**What to do:** Copy out the entries below exactly as they stand, but only from the line containing "RTC1 pin SCL: A0 -> A1" through the line containing "SCALE: HX711 -> NAU7802".

**Material to process:**
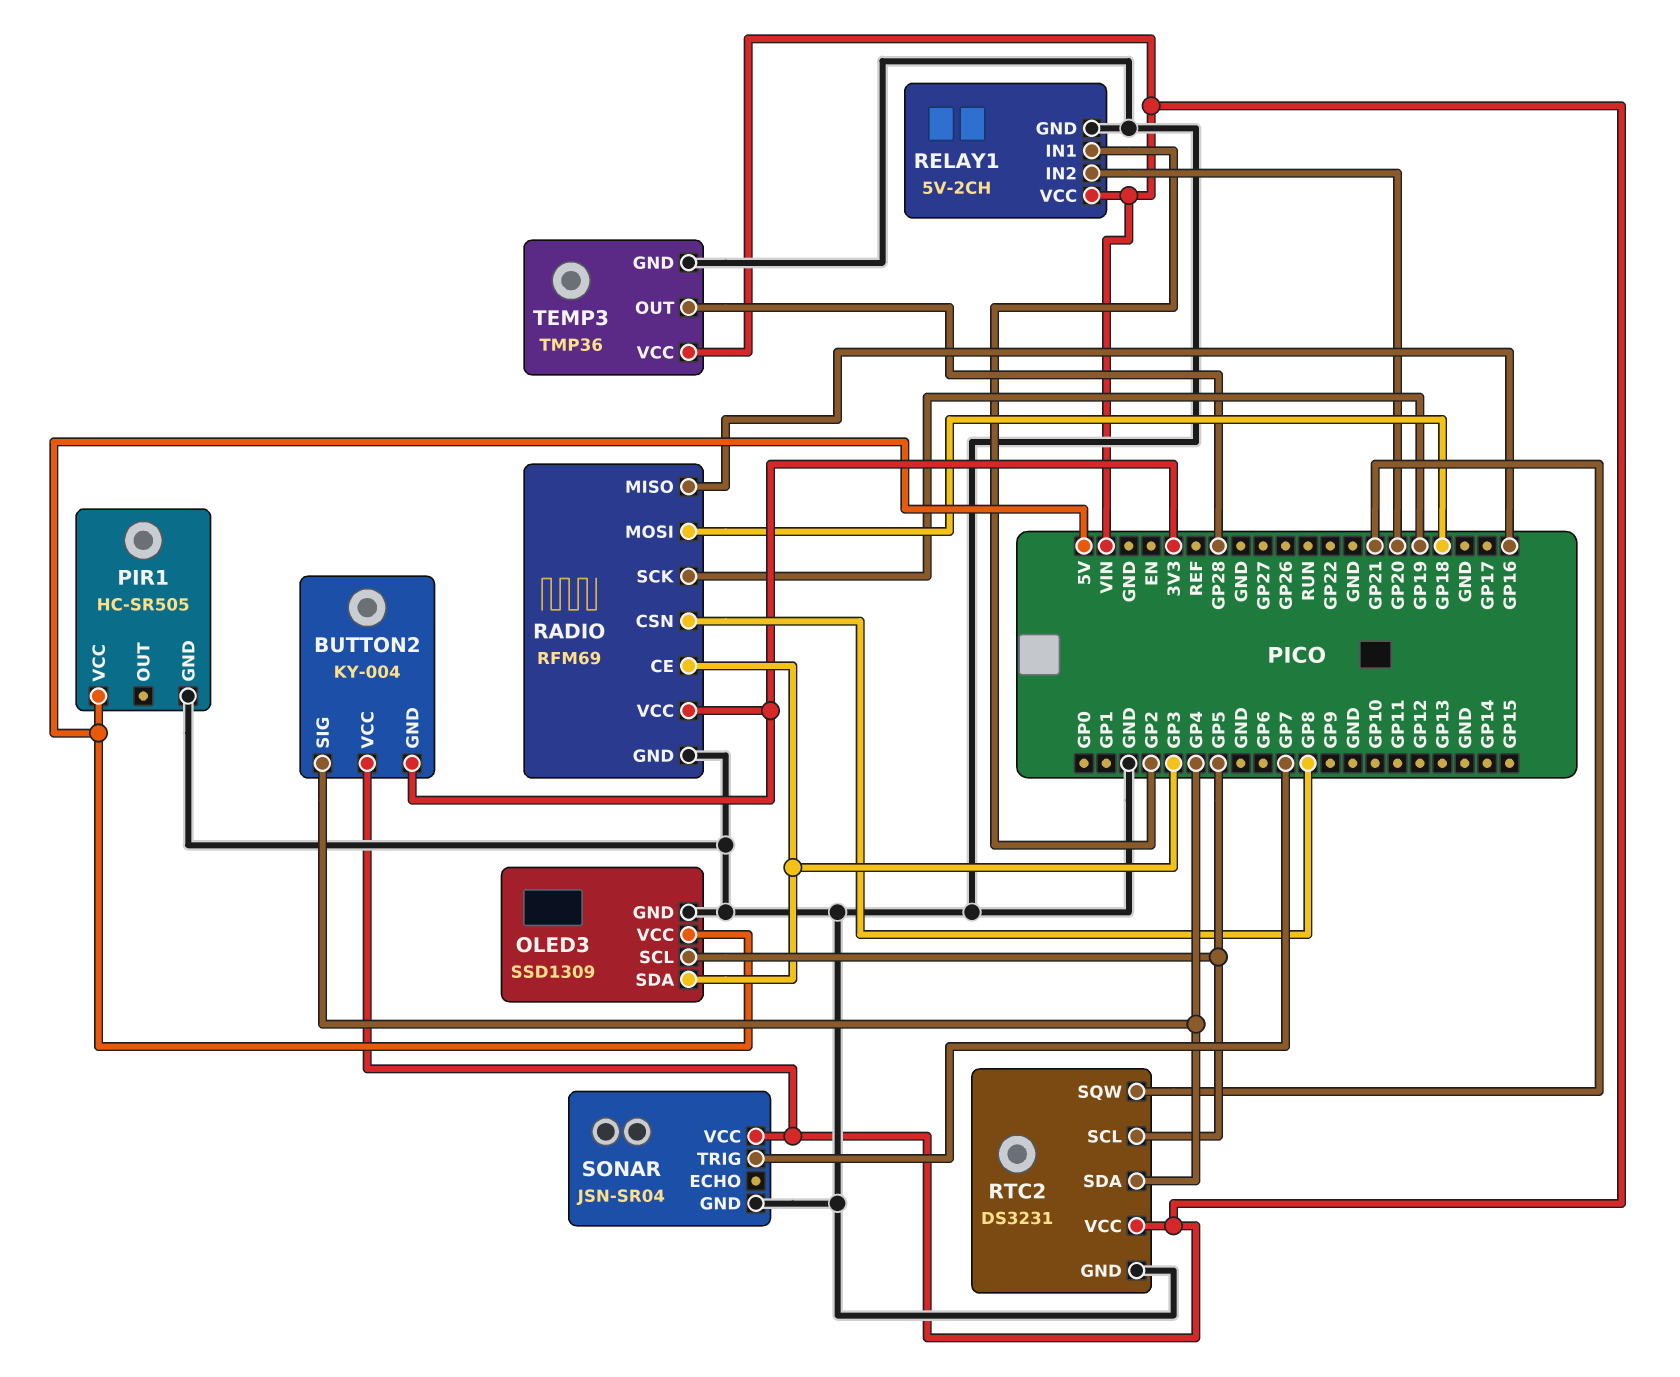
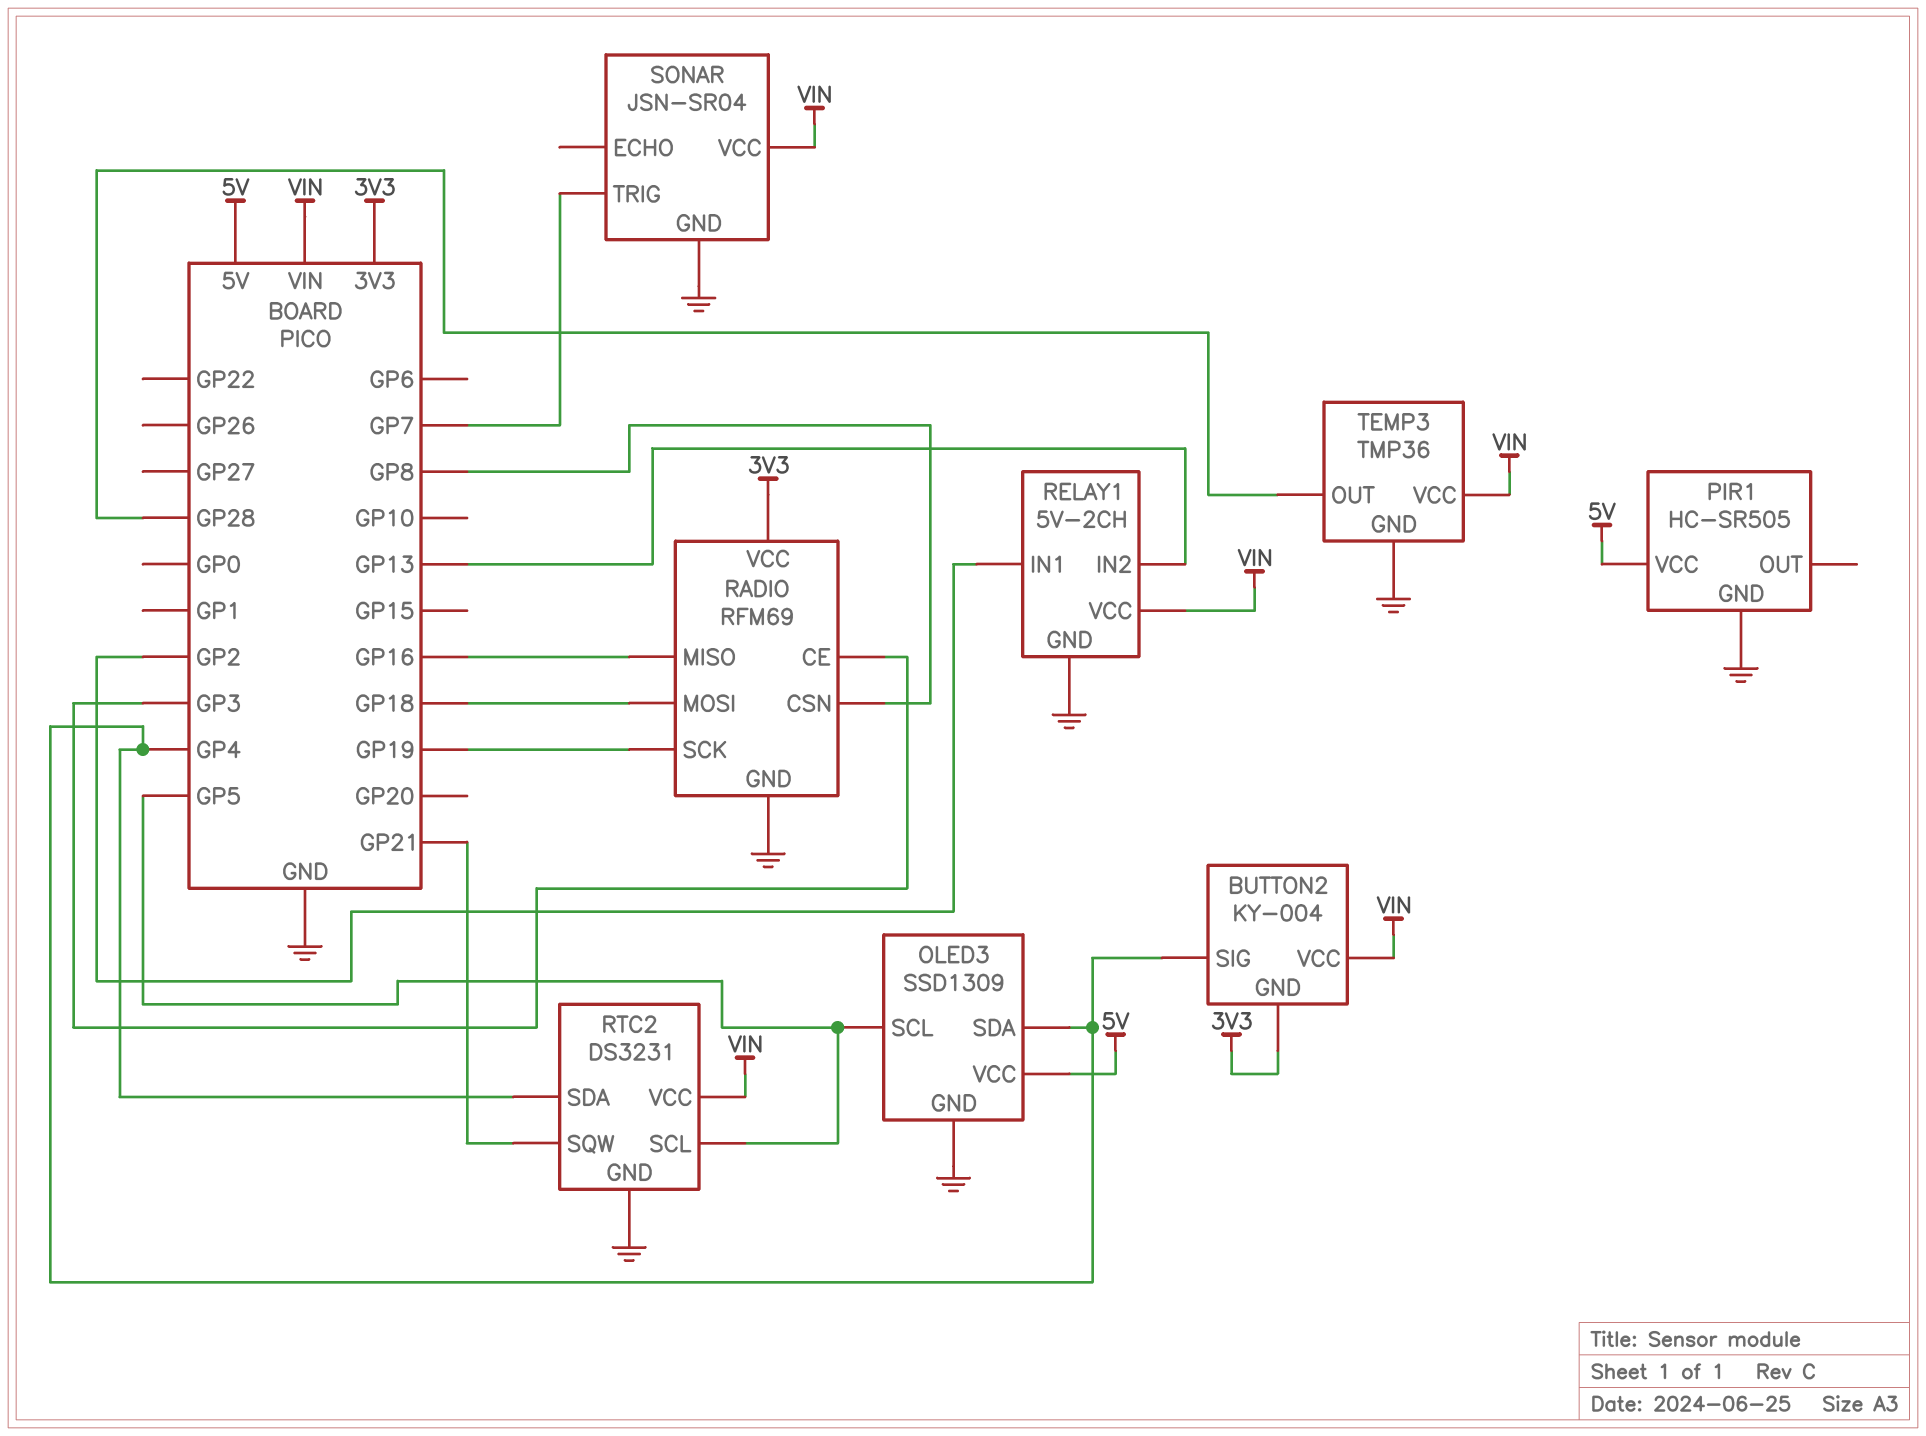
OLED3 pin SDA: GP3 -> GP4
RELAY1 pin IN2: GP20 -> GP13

* * *

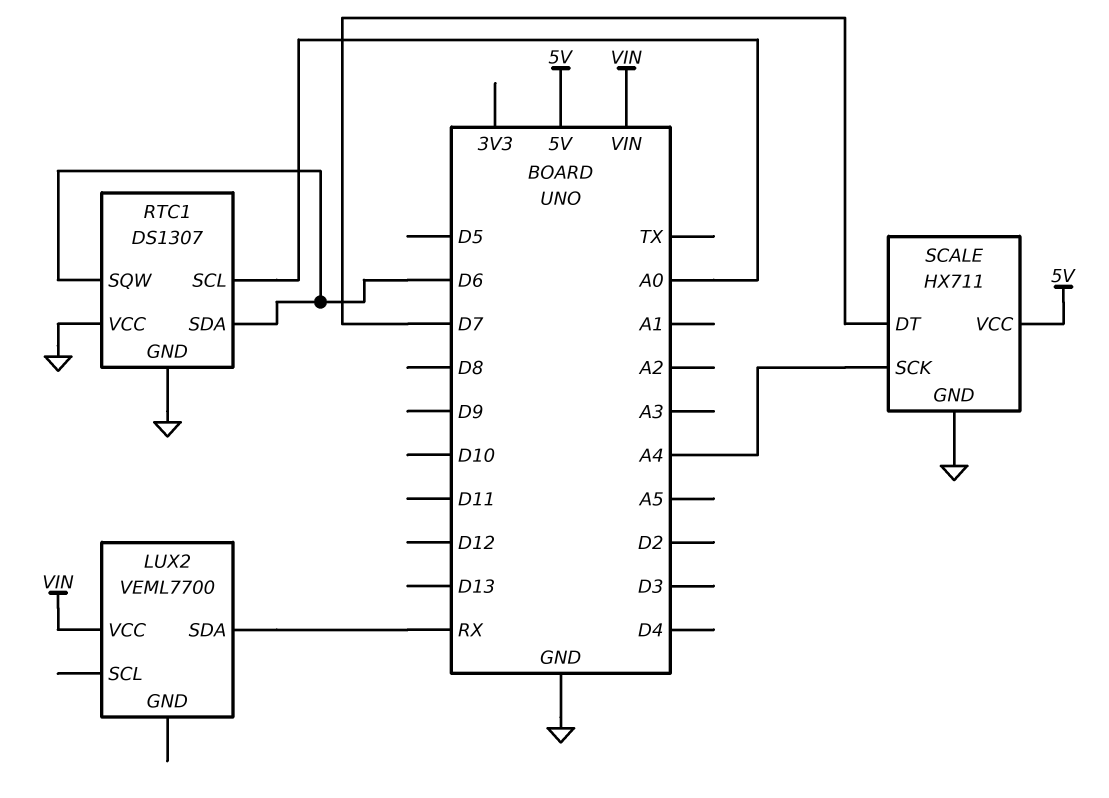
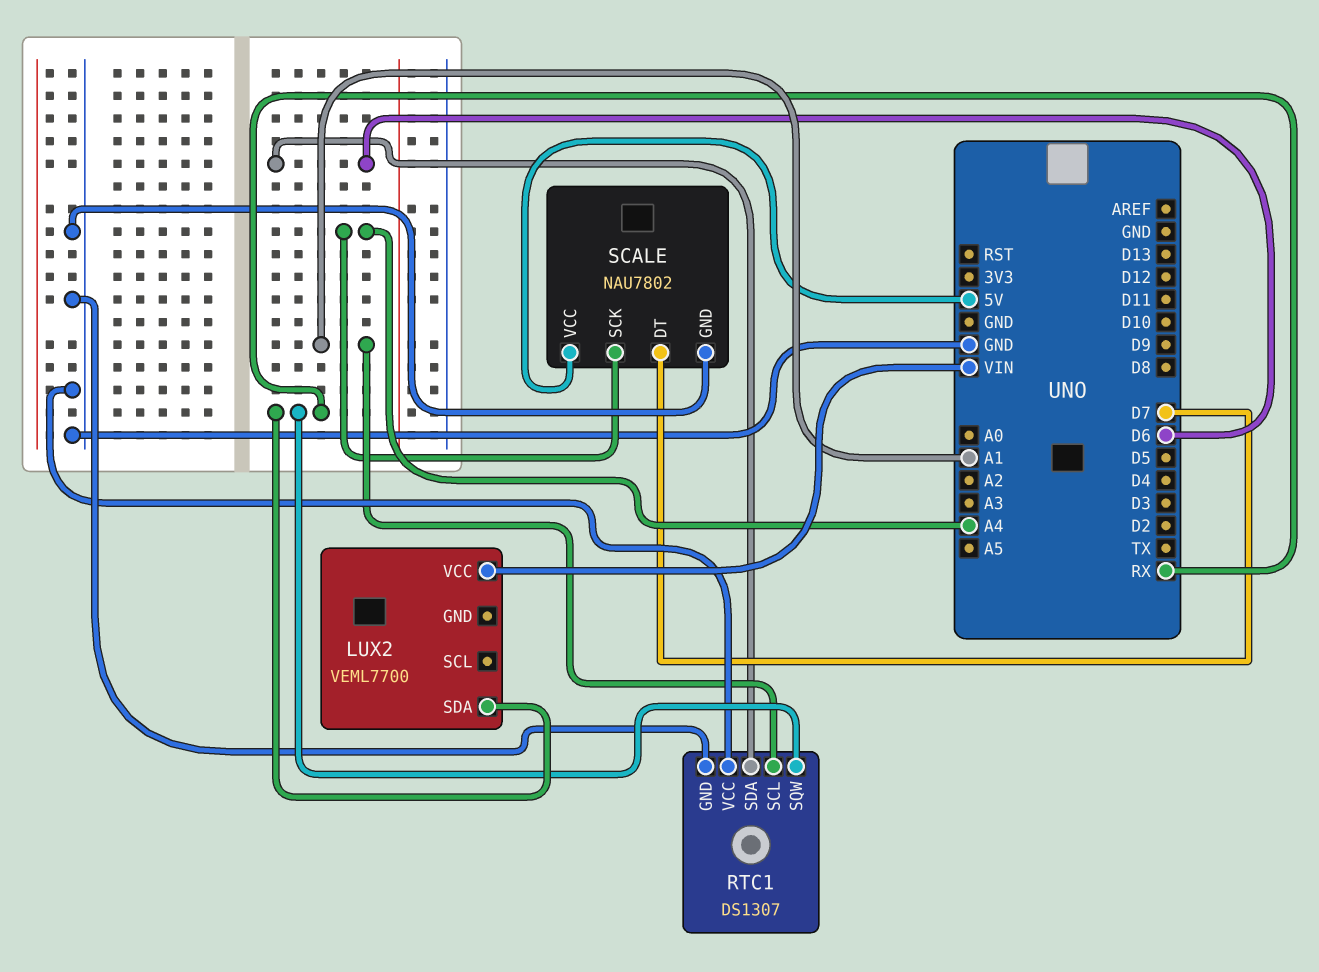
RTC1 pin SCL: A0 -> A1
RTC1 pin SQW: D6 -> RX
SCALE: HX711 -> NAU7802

**Answer for the task:**
RTC1 pin SCL: A0 -> A1
RTC1 pin SQW: D6 -> RX
SCALE: HX711 -> NAU7802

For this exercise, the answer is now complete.